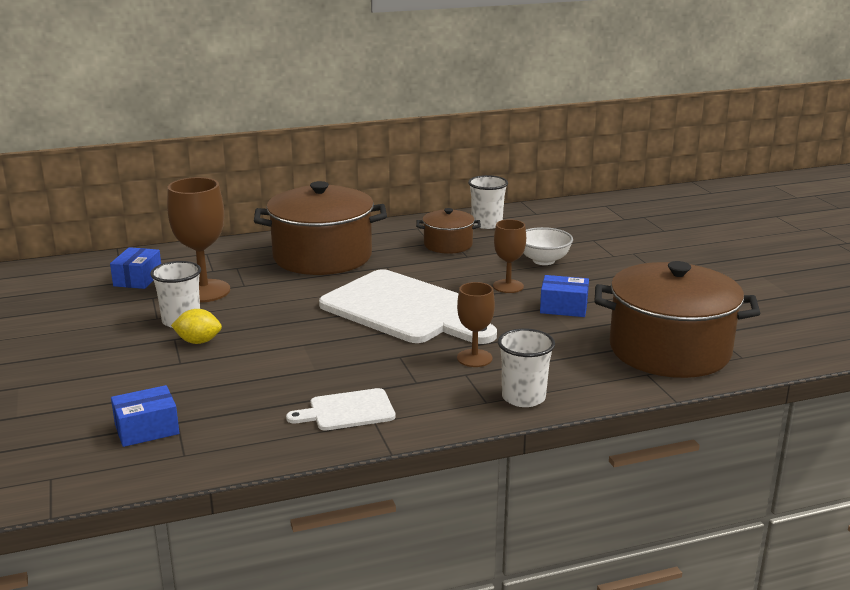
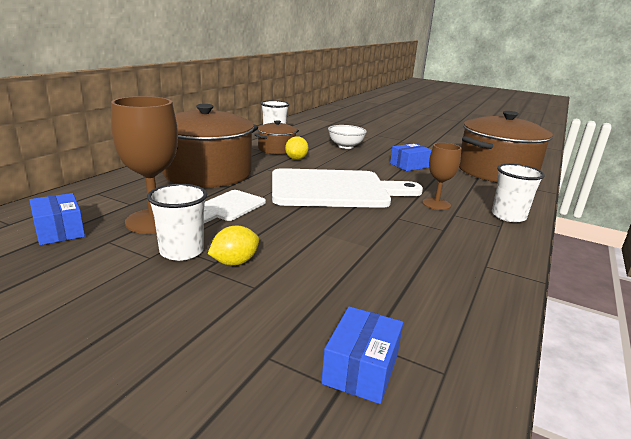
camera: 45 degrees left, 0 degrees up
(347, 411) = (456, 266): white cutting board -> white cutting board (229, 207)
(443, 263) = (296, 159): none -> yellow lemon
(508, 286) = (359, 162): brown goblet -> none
...
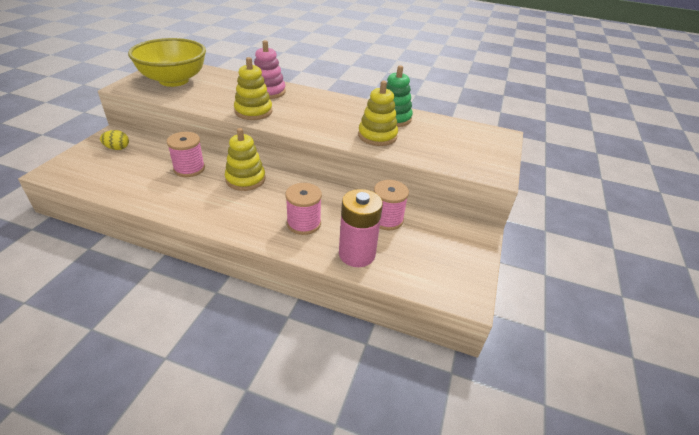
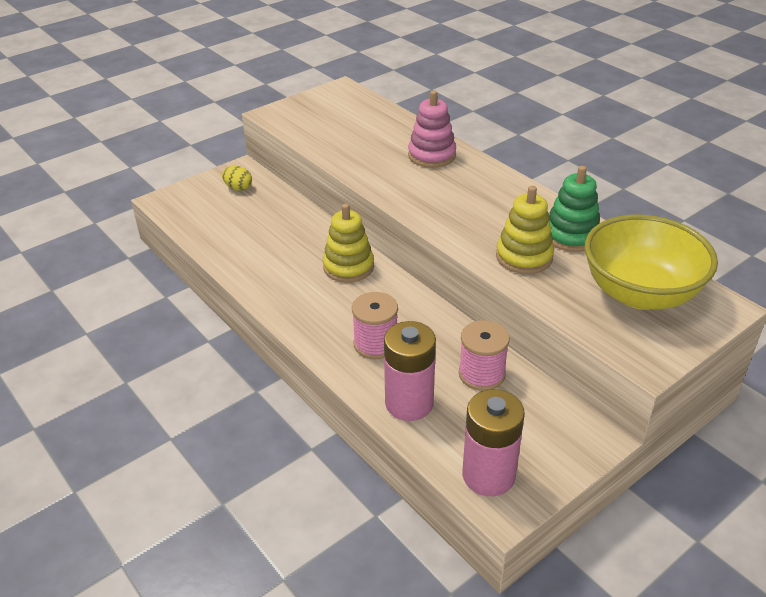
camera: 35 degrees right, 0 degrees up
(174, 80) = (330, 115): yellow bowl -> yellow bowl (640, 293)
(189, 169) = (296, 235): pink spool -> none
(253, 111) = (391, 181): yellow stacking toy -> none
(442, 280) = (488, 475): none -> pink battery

### EXERCISE DESCRIPTION
Please transcribe only the lines in the records above running from the line that has "(189, 169) = (296, 235): pink spool -> none" through the line that has "(442, 280) = (488, 475): none -> pink battery", both included, exactly as they appear.

### RESPONSE TO THE TASK
(189, 169) = (296, 235): pink spool -> none
(253, 111) = (391, 181): yellow stacking toy -> none
(442, 280) = (488, 475): none -> pink battery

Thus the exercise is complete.